* WHAT IS REQUIRED: Read through the material below and find each line that has the word "orange"; copy it.

* TASK MATERIAL:
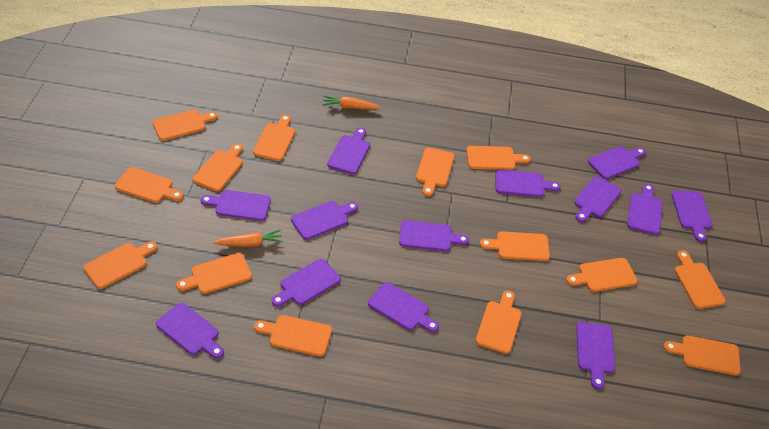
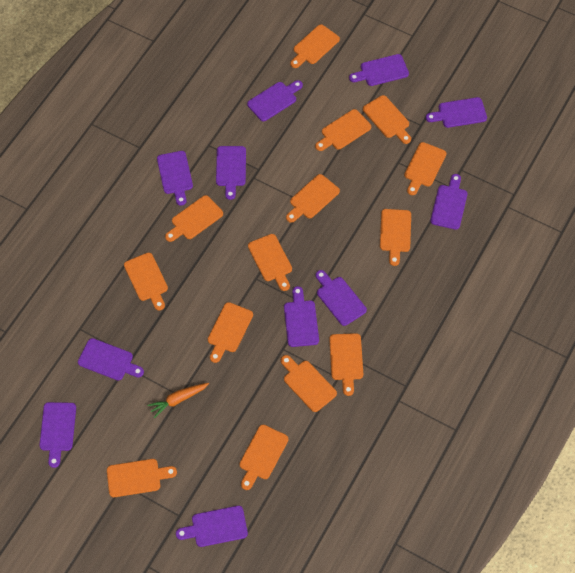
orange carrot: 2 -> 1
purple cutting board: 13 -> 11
* * *
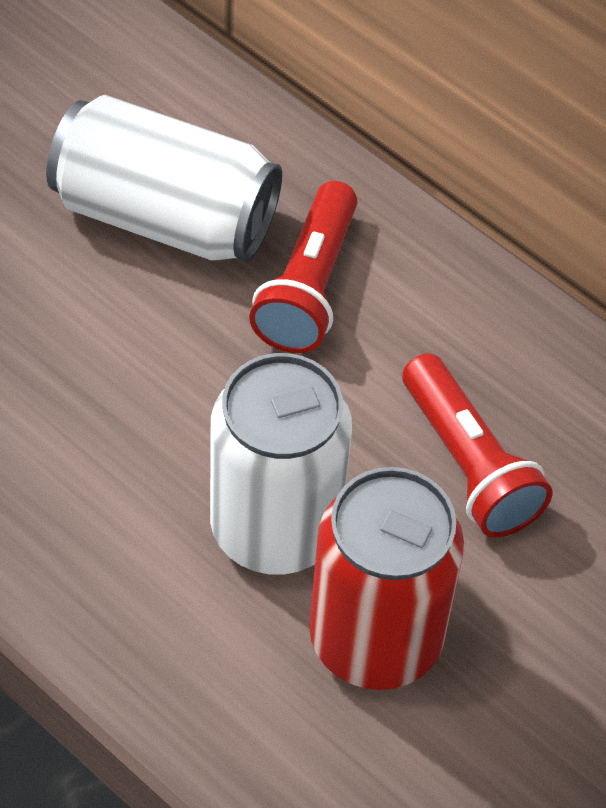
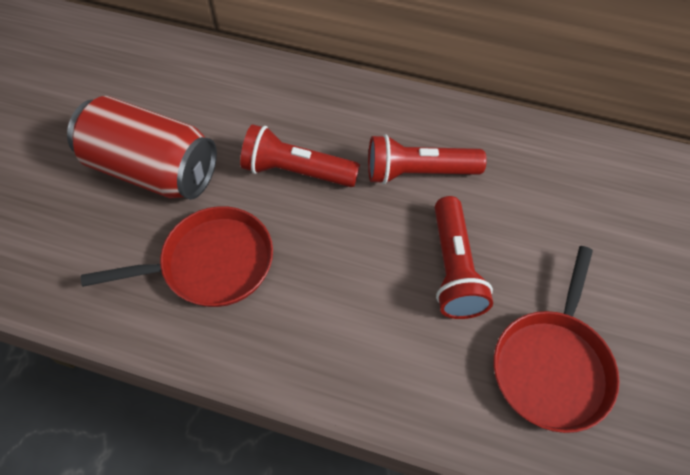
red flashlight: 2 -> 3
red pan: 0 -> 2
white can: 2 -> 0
--
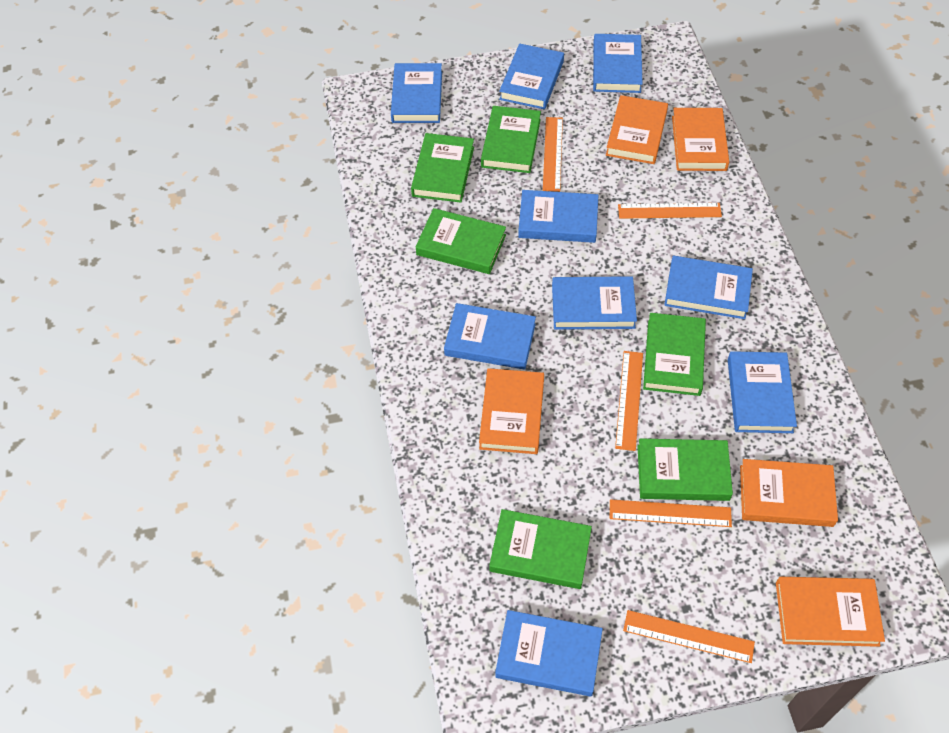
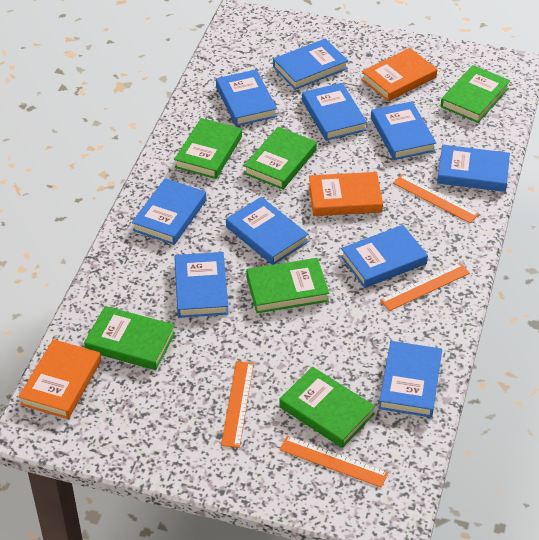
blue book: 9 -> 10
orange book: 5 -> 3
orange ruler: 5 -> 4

* EXERCISE ANSWER:
orange carrot: 2 -> 1
orange book: 5 -> 3
orange ruler: 5 -> 4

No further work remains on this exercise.